WHAT YOU WILL DO: Exclude images and print all the records verbatim.

DATA SHOWN:
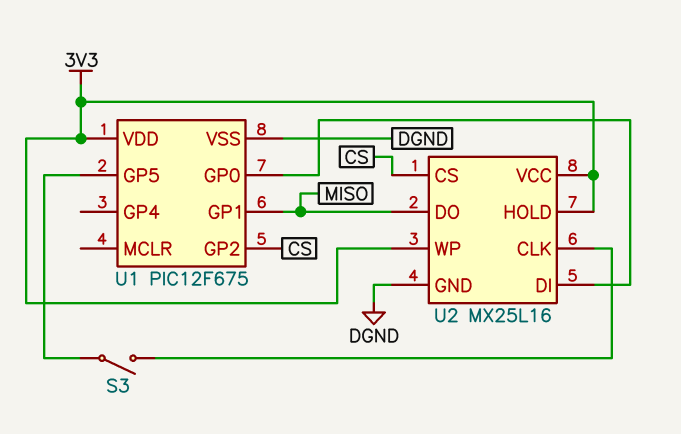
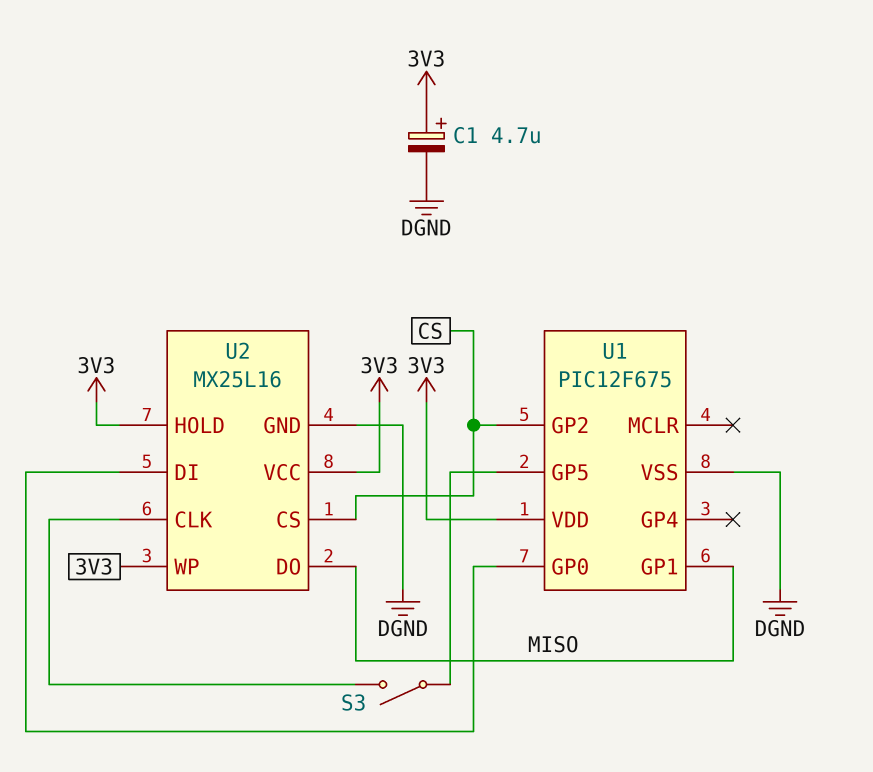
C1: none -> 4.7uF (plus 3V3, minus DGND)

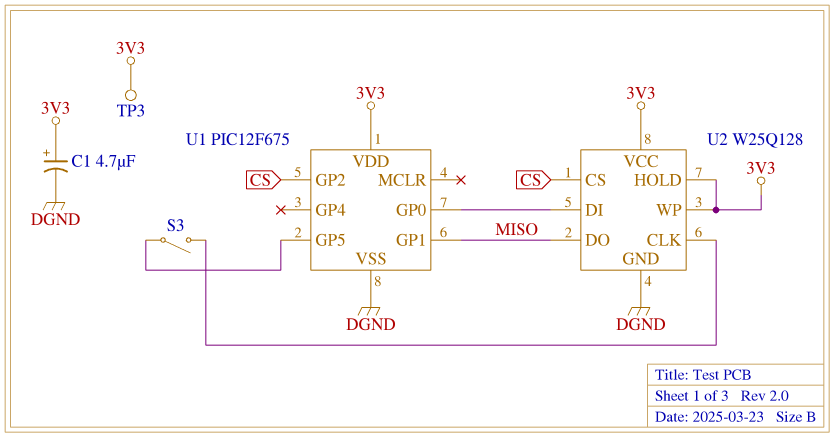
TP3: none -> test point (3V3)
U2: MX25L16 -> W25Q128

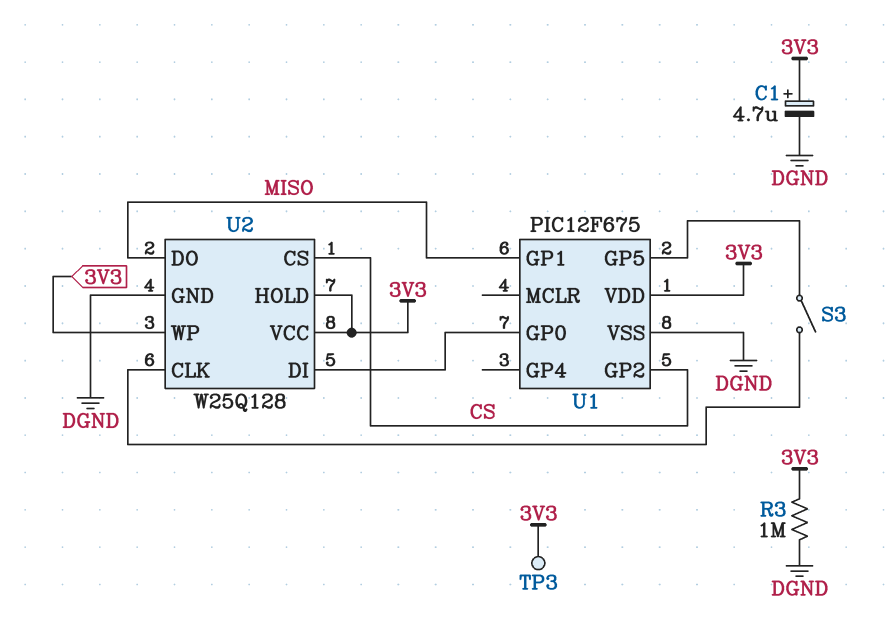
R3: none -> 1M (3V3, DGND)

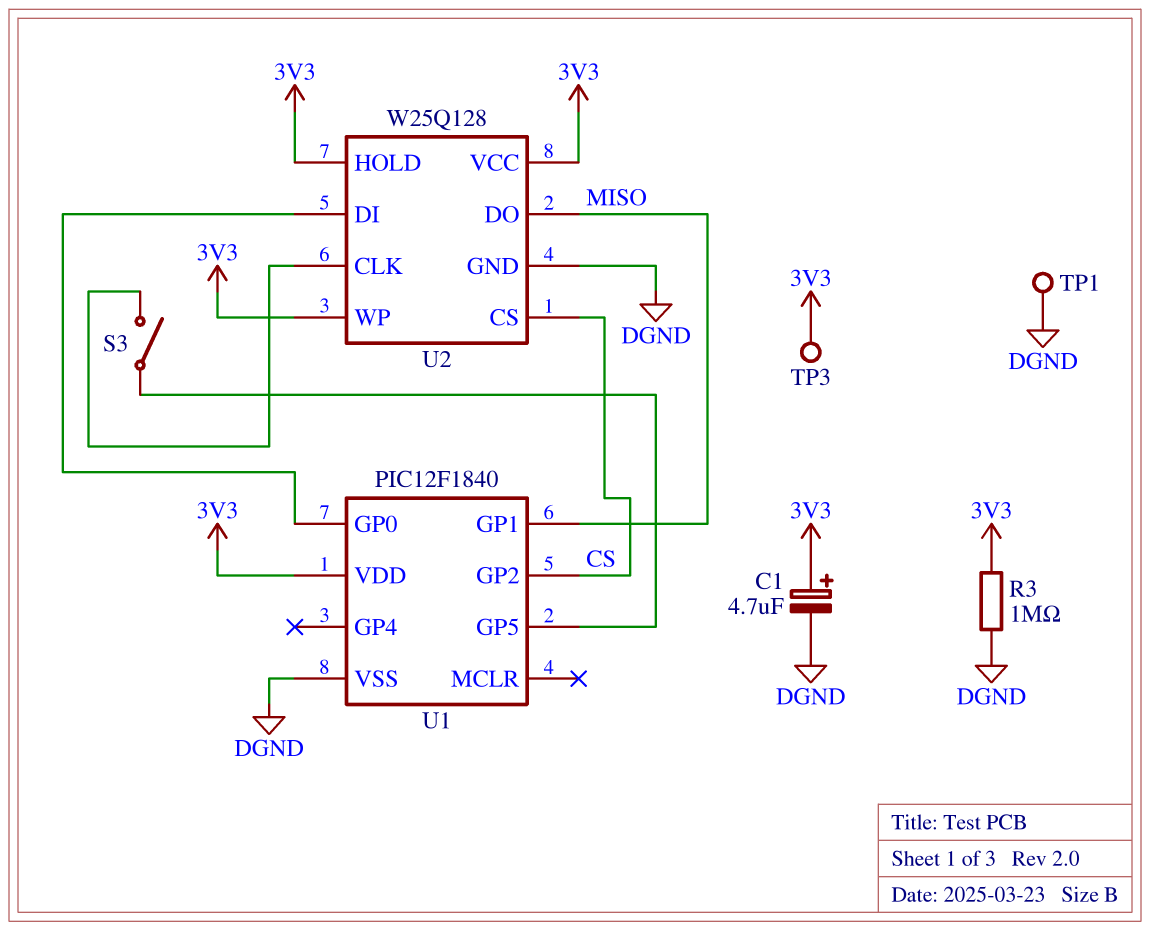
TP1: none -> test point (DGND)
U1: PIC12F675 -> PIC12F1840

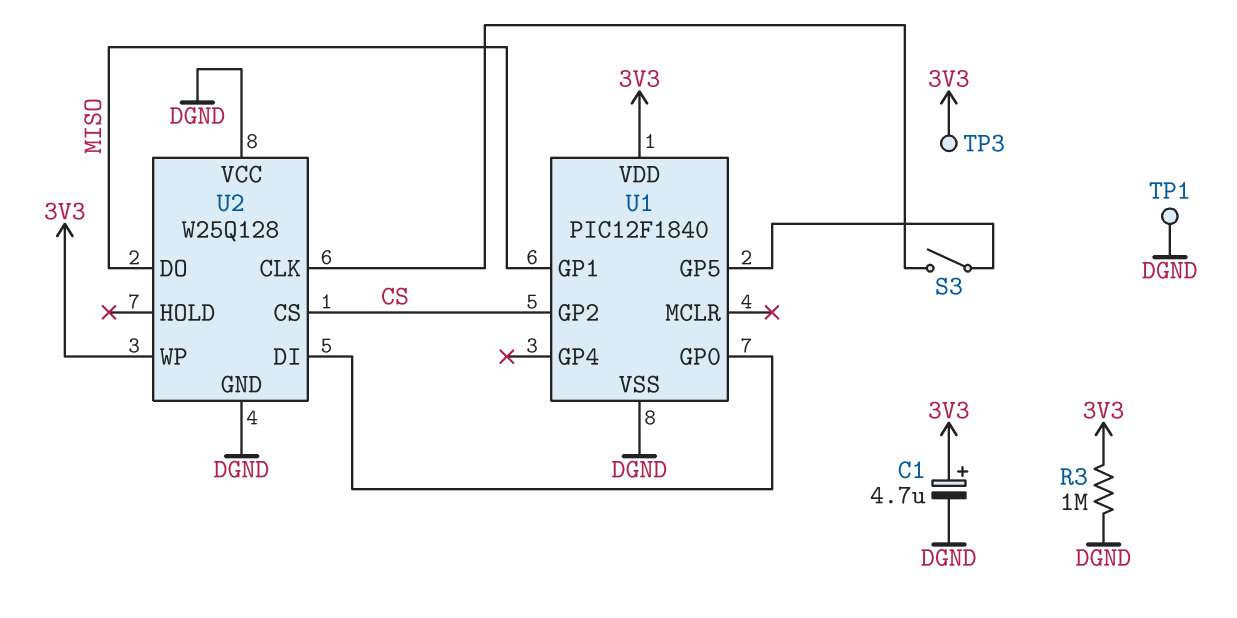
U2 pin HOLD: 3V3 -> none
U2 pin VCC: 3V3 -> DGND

WRITTEN SOLUTION:
C1: none -> 4.7uF (plus 3V3, minus DGND)

TP3: none -> test point (3V3)
U2: MX25L16 -> W25Q128

R3: none -> 1M (3V3, DGND)

TP1: none -> test point (DGND)
U1: PIC12F675 -> PIC12F1840

U2 pin HOLD: 3V3 -> none
U2 pin VCC: 3V3 -> DGND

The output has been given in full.